▶ _Task prompt_: The text of every record, exactly as given and with no pictures, should be your output.

(Scene images with change listings)
======

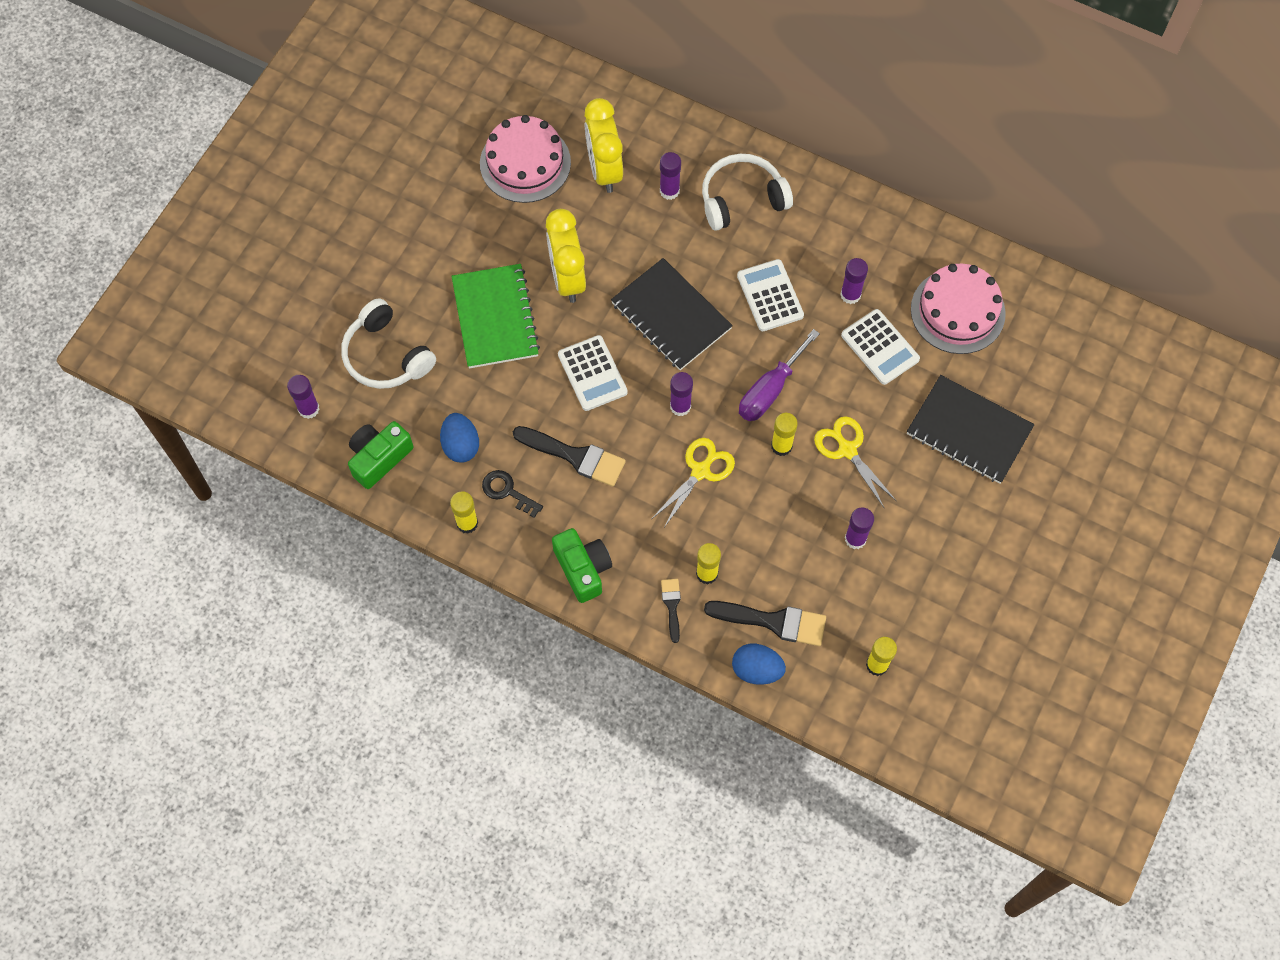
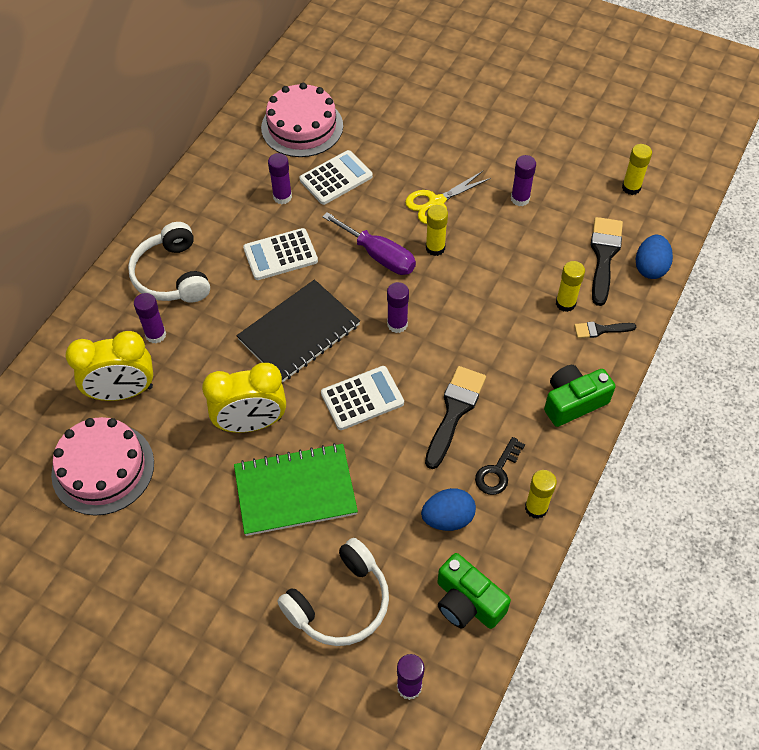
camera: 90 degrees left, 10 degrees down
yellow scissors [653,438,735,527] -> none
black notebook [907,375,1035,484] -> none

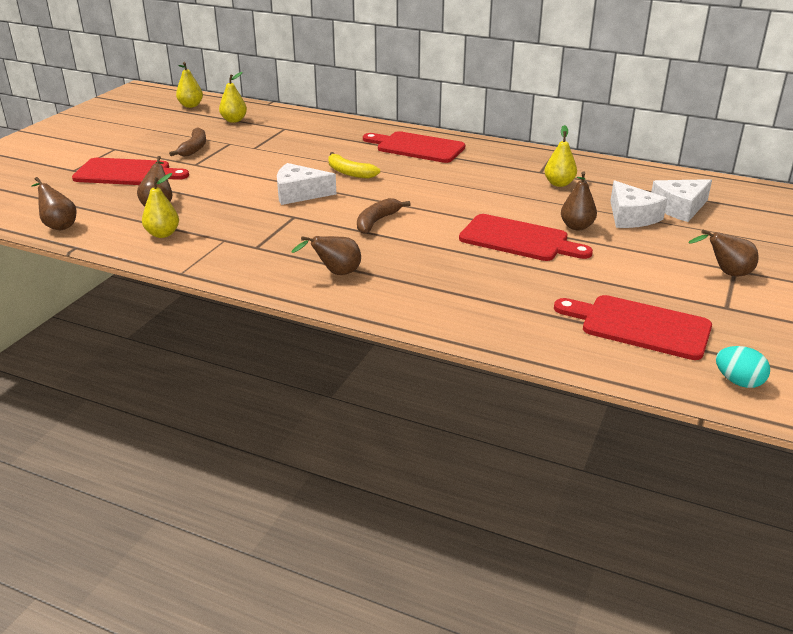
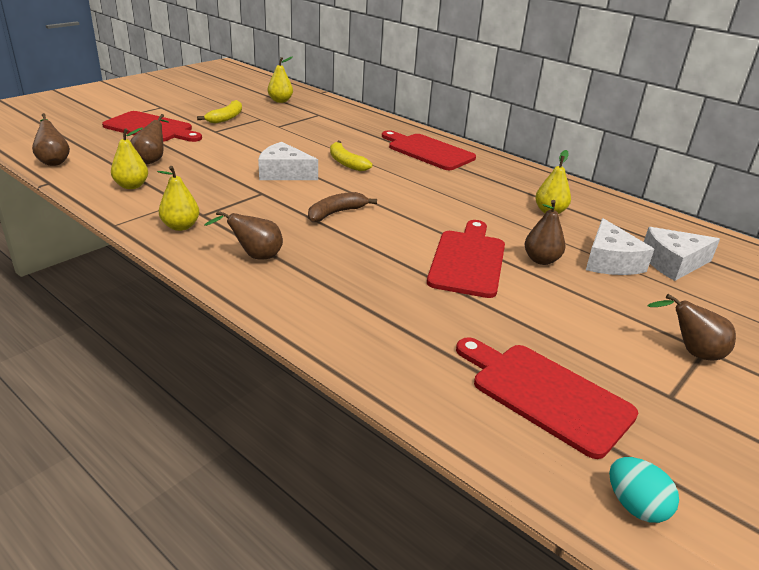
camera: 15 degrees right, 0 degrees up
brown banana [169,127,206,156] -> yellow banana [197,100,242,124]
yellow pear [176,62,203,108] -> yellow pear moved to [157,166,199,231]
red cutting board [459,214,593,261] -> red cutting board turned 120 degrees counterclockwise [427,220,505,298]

======

▶ _Response area_:
camera: 90 degrees left, 10 degrees down
yellow scissors [653,438,735,527] -> none
black notebook [907,375,1035,484] -> none

camera: 15 degrees right, 0 degrees up
brown banana [169,127,206,156] -> yellow banana [197,100,242,124]
yellow pear [176,62,203,108] -> yellow pear moved to [157,166,199,231]
red cutting board [459,214,593,261] -> red cutting board turned 120 degrees counterclockwise [427,220,505,298]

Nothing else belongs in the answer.